HOW TO COMPLETE THIS TASK → In the entries below, repeat only the lines between those holding "gray cross: (211, 105) -> (221, 55), moved" and "red semicircle: (128, 88)", inclusive. Leave pictures out.

(Source data)

· · · · · · ·

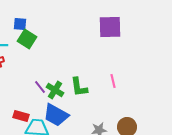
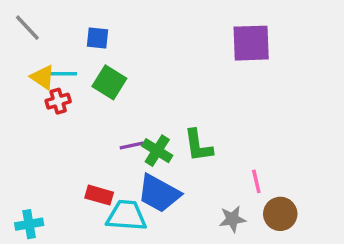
green square: (27, 39) -> (109, 82), moved
pink line: (113, 81) -> (256, 181), moved
purple line: (40, 87) -> (132, 146), turned -64

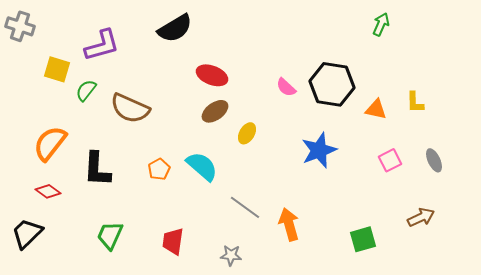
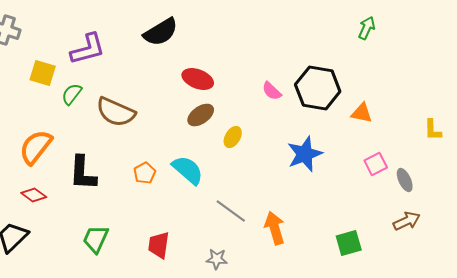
yellow L-shape: (415, 102) -> (433, 130), moved
gray ellipse: (434, 160) -> (405, 180), moved

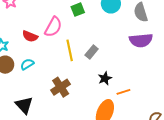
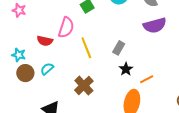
gray rectangle: (92, 52) -> (119, 48), moved

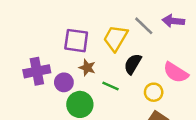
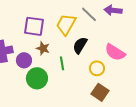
green line: (111, 86) -> (62, 63), turned 56

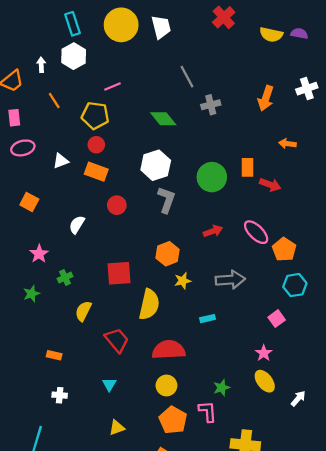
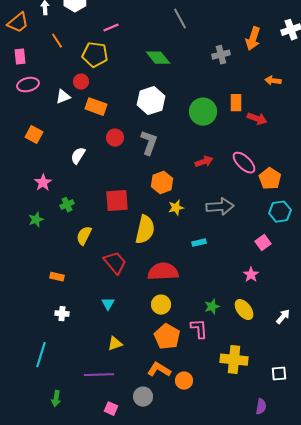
gray cross: (211, 105) -> (221, 55), moved
red circle: (96, 145) -> (81, 82), moved
gray L-shape: (166, 200) -> (149, 143), moved
yellow ellipse: (265, 381) -> (244, 310), moved

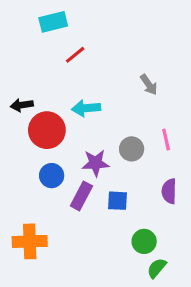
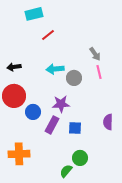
red circle: (47, 130) -> (14, 96), moved
pink line: (166, 140) -> (99, 72), moved
gray circle: (132, 149) -> (74, 78), moved
green circle: (144, 241) -> (80, 158), moved
green semicircle: (157, 268) -> (66, 171), moved

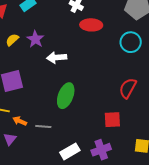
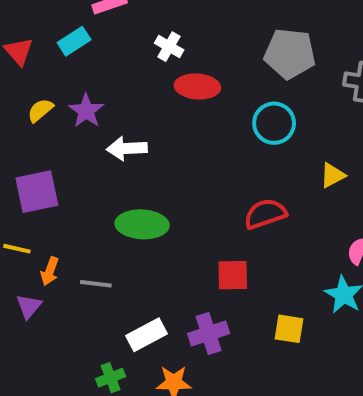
red semicircle: (128, 88) -> (265, 214), turned 40
green ellipse: (66, 96) -> (142, 224), turned 70
orange arrow: (20, 121) -> (50, 271), turned -96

· · · · · · ·

RESULT FOR THIS EXERCISE →
gray cross: (211, 105) -> (221, 55), moved
red circle: (96, 145) -> (81, 82), moved
gray L-shape: (166, 200) -> (149, 143), moved
yellow ellipse: (265, 381) -> (244, 310), moved

red circle: (47, 130) -> (14, 96), moved
pink line: (166, 140) -> (99, 72), moved
gray circle: (132, 149) -> (74, 78), moved
green circle: (144, 241) -> (80, 158), moved
green semicircle: (157, 268) -> (66, 171), moved

red semicircle: (128, 88) -> (265, 214), turned 40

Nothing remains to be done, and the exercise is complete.